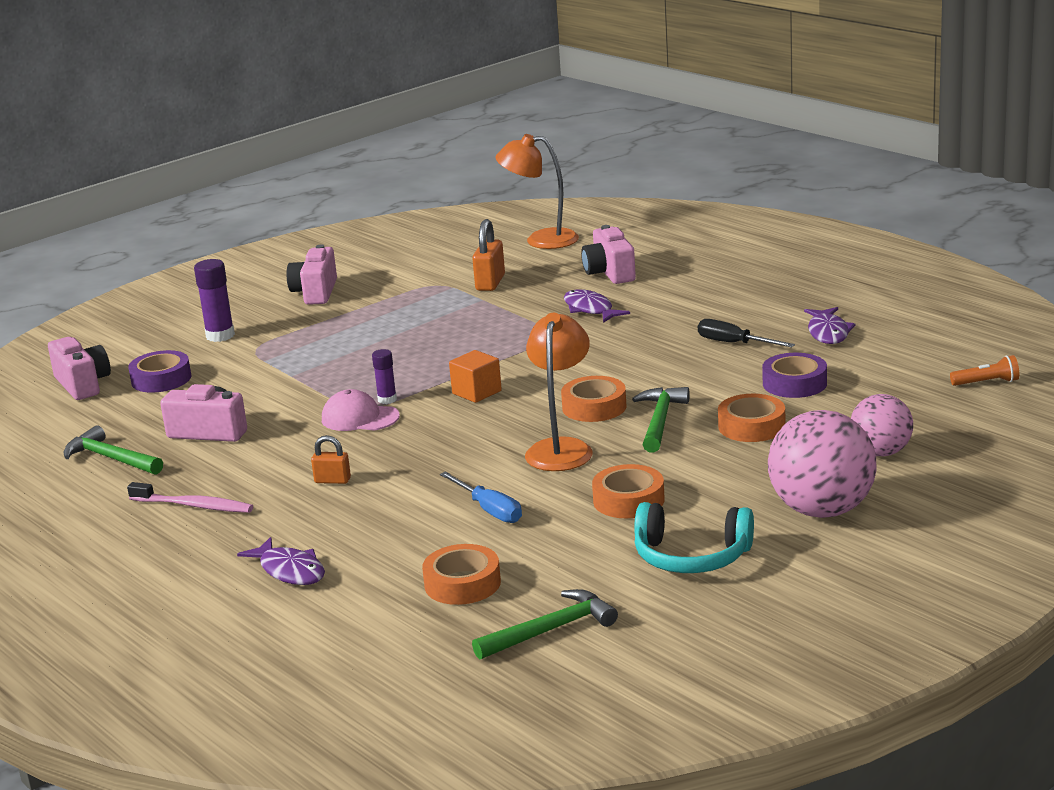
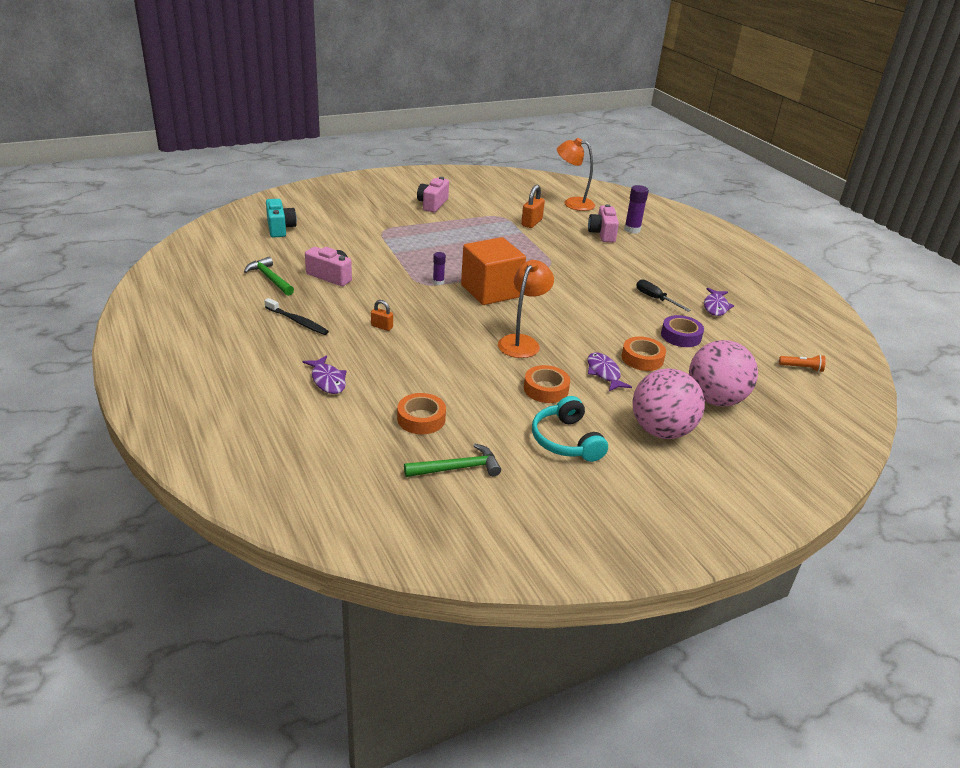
camera: 10 degrees right, 10 degrees up
(83, 384) = (280, 228): pink camera -> turquoise camera
(161, 379) = (323, 236): purple tape -> none
(194, 506) = (297, 321): pink toothbrush -> black toothbrush
(220, 336) = (368, 217): purple glue stick -> purple glue stick (632, 230)
(360, 418) = (417, 290): pink cap -> none
(476, 392) = (491, 291): orange cube -> orange cube, size x2.09
(489, 510) = (461, 372): blue screwdriver -> none
(590, 309) = (580, 254): purple fish -> purple fish (604, 373)
(594, 407) = (554, 319): orange tape -> none
(660, 421) = (589, 339): green hammer -> none
(691, 556) = (566, 440): turquoise headphones -> turquoise headphones turned 45 degrees clockwise
(881, 452) = (715, 399): pink ball -> pink ball, size x1.62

·····

> _Description of the task_
Where in the entries does the word "turquoise" occur? Copy out each line that has it.

> _Solution_
(83, 384) = (280, 228): pink camera -> turquoise camera
(691, 556) = (566, 440): turquoise headphones -> turquoise headphones turned 45 degrees clockwise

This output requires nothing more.